TASK DESCRIPTION>
Copy the records exactly. Every line must match.

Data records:
________________

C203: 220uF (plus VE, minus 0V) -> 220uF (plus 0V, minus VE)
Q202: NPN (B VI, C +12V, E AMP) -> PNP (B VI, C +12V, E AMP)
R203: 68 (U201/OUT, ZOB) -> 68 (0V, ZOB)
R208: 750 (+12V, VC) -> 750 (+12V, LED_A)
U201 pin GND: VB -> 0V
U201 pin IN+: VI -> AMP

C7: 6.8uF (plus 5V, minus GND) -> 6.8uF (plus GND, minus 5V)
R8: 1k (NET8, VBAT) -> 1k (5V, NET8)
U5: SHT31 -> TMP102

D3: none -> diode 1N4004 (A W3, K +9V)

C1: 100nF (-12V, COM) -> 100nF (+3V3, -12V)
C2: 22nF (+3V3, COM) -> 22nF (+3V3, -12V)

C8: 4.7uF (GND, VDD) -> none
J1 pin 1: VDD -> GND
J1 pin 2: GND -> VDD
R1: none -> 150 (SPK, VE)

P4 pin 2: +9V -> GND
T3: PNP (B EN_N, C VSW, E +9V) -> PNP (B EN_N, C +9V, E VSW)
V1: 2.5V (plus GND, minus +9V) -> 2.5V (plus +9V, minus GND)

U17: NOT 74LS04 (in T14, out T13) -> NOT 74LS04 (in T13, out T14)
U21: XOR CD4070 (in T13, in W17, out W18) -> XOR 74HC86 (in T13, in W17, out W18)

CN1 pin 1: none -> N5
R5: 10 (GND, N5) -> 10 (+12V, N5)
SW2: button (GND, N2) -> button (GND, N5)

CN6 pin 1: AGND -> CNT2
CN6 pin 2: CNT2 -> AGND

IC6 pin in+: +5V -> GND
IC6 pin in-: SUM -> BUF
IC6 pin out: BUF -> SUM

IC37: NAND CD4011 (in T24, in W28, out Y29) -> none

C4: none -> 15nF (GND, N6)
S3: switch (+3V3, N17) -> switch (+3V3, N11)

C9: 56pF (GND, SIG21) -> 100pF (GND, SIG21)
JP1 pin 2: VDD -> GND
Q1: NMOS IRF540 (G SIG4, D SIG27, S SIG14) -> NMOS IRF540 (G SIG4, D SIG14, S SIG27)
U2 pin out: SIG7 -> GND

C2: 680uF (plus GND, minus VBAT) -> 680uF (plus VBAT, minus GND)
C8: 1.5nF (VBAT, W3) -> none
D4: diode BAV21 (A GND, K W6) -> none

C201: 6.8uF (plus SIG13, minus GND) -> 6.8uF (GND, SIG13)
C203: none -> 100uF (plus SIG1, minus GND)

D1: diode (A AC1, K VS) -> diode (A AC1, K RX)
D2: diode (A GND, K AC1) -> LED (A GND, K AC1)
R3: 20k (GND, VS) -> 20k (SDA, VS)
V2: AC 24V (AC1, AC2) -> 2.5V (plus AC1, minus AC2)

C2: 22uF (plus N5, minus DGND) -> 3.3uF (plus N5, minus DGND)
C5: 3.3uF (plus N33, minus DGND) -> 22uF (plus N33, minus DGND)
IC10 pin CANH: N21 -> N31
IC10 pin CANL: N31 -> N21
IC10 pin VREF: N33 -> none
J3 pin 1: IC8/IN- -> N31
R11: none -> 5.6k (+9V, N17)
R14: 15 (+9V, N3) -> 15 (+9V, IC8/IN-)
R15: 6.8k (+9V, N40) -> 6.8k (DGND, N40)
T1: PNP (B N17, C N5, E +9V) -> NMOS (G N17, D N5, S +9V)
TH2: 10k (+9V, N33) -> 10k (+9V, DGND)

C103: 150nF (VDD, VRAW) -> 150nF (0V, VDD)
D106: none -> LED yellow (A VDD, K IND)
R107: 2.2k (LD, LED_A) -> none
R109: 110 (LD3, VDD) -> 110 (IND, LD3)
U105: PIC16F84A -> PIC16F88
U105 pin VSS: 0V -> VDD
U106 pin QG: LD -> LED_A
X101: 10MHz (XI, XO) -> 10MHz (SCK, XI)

________________

WRITTEN ANSWER>
C203: 220uF (plus VE, minus 0V) -> 220uF (plus 0V, minus VE)
Q202: NPN (B VI, C +12V, E AMP) -> PNP (B VI, C +12V, E AMP)
R203: 68 (U201/OUT, ZOB) -> 68 (0V, ZOB)
R208: 750 (+12V, VC) -> 750 (+12V, LED_A)
U201 pin GND: VB -> 0V
U201 pin IN+: VI -> AMP

C7: 6.8uF (plus 5V, minus GND) -> 6.8uF (plus GND, minus 5V)
R8: 1k (NET8, VBAT) -> 1k (5V, NET8)
U5: SHT31 -> TMP102

D3: none -> diode 1N4004 (A W3, K +9V)

C1: 100nF (-12V, COM) -> 100nF (+3V3, -12V)
C2: 22nF (+3V3, COM) -> 22nF (+3V3, -12V)

C8: 4.7uF (GND, VDD) -> none
J1 pin 1: VDD -> GND
J1 pin 2: GND -> VDD
R1: none -> 150 (SPK, VE)

P4 pin 2: +9V -> GND
T3: PNP (B EN_N, C VSW, E +9V) -> PNP (B EN_N, C +9V, E VSW)
V1: 2.5V (plus GND, minus +9V) -> 2.5V (plus +9V, minus GND)

U17: NOT 74LS04 (in T14, out T13) -> NOT 74LS04 (in T13, out T14)
U21: XOR CD4070 (in T13, in W17, out W18) -> XOR 74HC86 (in T13, in W17, out W18)

CN1 pin 1: none -> N5
R5: 10 (GND, N5) -> 10 (+12V, N5)
SW2: button (GND, N2) -> button (GND, N5)

CN6 pin 1: AGND -> CNT2
CN6 pin 2: CNT2 -> AGND

IC6 pin in+: +5V -> GND
IC6 pin in-: SUM -> BUF
IC6 pin out: BUF -> SUM

IC37: NAND CD4011 (in T24, in W28, out Y29) -> none

C4: none -> 15nF (GND, N6)
S3: switch (+3V3, N17) -> switch (+3V3, N11)

C9: 56pF (GND, SIG21) -> 100pF (GND, SIG21)
JP1 pin 2: VDD -> GND
Q1: NMOS IRF540 (G SIG4, D SIG27, S SIG14) -> NMOS IRF540 (G SIG4, D SIG14, S SIG27)
U2 pin out: SIG7 -> GND

C2: 680uF (plus GND, minus VBAT) -> 680uF (plus VBAT, minus GND)
C8: 1.5nF (VBAT, W3) -> none
D4: diode BAV21 (A GND, K W6) -> none

C201: 6.8uF (plus SIG13, minus GND) -> 6.8uF (GND, SIG13)
C203: none -> 100uF (plus SIG1, minus GND)

D1: diode (A AC1, K VS) -> diode (A AC1, K RX)
D2: diode (A GND, K AC1) -> LED (A GND, K AC1)
R3: 20k (GND, VS) -> 20k (SDA, VS)
V2: AC 24V (AC1, AC2) -> 2.5V (plus AC1, minus AC2)

C2: 22uF (plus N5, minus DGND) -> 3.3uF (plus N5, minus DGND)
C5: 3.3uF (plus N33, minus DGND) -> 22uF (plus N33, minus DGND)
IC10 pin CANH: N21 -> N31
IC10 pin CANL: N31 -> N21
IC10 pin VREF: N33 -> none
J3 pin 1: IC8/IN- -> N31
R11: none -> 5.6k (+9V, N17)
R14: 15 (+9V, N3) -> 15 (+9V, IC8/IN-)
R15: 6.8k (+9V, N40) -> 6.8k (DGND, N40)
T1: PNP (B N17, C N5, E +9V) -> NMOS (G N17, D N5, S +9V)
TH2: 10k (+9V, N33) -> 10k (+9V, DGND)

C103: 150nF (VDD, VRAW) -> 150nF (0V, VDD)
D106: none -> LED yellow (A VDD, K IND)
R107: 2.2k (LD, LED_A) -> none
R109: 110 (LD3, VDD) -> 110 (IND, LD3)
U105: PIC16F84A -> PIC16F88
U105 pin VSS: 0V -> VDD
U106 pin QG: LD -> LED_A
X101: 10MHz (XI, XO) -> 10MHz (SCK, XI)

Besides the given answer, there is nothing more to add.